=== Given data ===
>>>>
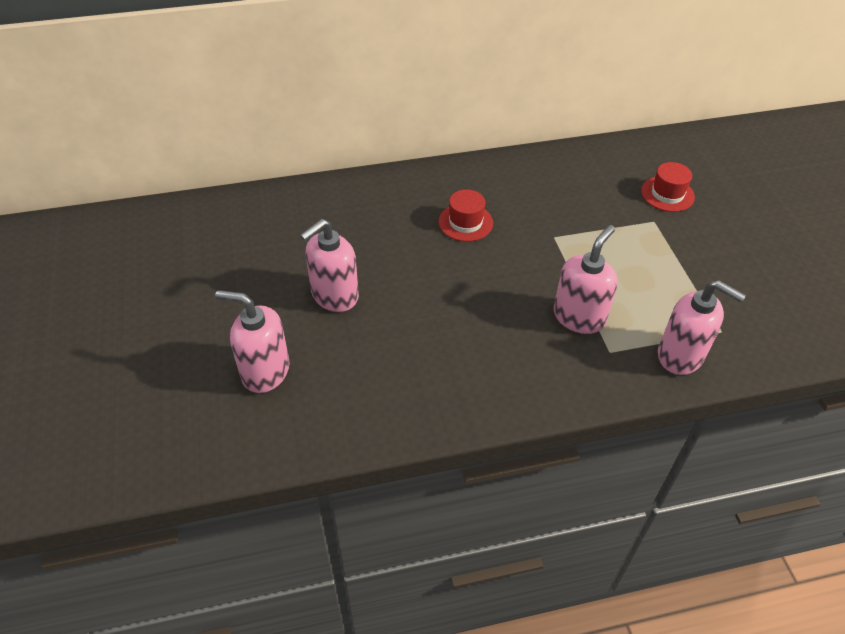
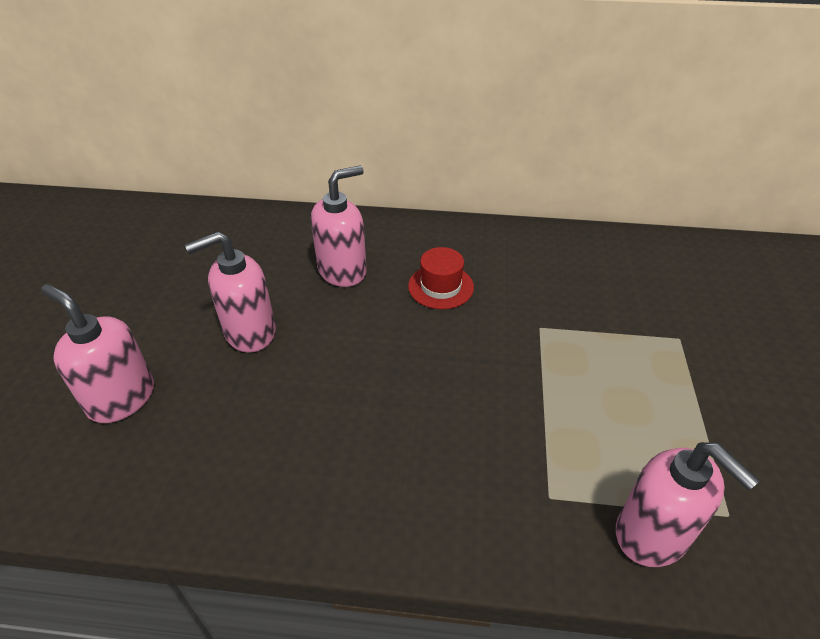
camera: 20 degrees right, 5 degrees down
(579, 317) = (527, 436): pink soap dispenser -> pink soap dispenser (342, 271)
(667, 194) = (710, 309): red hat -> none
<<<<
=== Task item ===
Your answer must consist only of the lines from the one containing "(579, 317) = (527, 436): pink" through the last line of the data above, both included, exactly as written.

=== Solution below ===
(579, 317) = (527, 436): pink soap dispenser -> pink soap dispenser (342, 271)
(667, 194) = (710, 309): red hat -> none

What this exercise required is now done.